**What is required:** Exactly the lines from the one containing "SW3: button (GND, SIG2)" to the final line below should be output, and no others.
[[ Entries shown open ]]
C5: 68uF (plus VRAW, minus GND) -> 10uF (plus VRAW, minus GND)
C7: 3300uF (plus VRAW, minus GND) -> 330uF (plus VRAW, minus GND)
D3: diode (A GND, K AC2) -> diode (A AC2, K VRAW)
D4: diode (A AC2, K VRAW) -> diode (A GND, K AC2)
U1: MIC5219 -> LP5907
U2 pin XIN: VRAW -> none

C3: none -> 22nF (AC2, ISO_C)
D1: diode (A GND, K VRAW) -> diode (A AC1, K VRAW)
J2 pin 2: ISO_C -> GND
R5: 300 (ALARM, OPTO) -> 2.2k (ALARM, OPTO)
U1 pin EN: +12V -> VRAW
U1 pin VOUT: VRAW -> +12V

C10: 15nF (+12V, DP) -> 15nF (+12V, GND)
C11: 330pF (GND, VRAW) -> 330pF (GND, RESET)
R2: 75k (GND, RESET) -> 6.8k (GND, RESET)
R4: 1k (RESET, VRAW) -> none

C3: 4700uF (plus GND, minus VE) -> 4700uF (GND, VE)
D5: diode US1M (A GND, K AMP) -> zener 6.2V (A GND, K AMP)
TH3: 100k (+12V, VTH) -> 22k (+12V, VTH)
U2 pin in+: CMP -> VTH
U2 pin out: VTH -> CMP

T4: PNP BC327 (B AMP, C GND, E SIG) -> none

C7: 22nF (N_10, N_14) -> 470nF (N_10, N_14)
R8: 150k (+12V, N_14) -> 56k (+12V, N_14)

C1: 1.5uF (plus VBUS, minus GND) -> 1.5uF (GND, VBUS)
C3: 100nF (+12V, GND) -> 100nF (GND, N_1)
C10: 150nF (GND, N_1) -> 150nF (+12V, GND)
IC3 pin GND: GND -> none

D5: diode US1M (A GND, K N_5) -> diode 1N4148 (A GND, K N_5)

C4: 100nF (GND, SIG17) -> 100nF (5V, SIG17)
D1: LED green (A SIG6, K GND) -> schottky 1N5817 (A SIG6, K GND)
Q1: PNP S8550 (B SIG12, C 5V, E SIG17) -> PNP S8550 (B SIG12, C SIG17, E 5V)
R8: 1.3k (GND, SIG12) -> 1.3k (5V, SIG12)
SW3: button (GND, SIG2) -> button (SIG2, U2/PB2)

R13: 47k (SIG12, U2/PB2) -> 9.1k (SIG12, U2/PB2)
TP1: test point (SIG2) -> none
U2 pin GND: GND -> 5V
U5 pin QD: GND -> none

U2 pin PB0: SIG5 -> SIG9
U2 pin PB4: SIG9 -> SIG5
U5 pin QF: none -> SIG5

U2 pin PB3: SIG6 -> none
[[ Entries shown closed ]]
**Output for this exercise:**
SW3: button (GND, SIG2) -> button (SIG2, U2/PB2)

R13: 47k (SIG12, U2/PB2) -> 9.1k (SIG12, U2/PB2)
TP1: test point (SIG2) -> none
U2 pin GND: GND -> 5V
U5 pin QD: GND -> none

U2 pin PB0: SIG5 -> SIG9
U2 pin PB4: SIG9 -> SIG5
U5 pin QF: none -> SIG5

U2 pin PB3: SIG6 -> none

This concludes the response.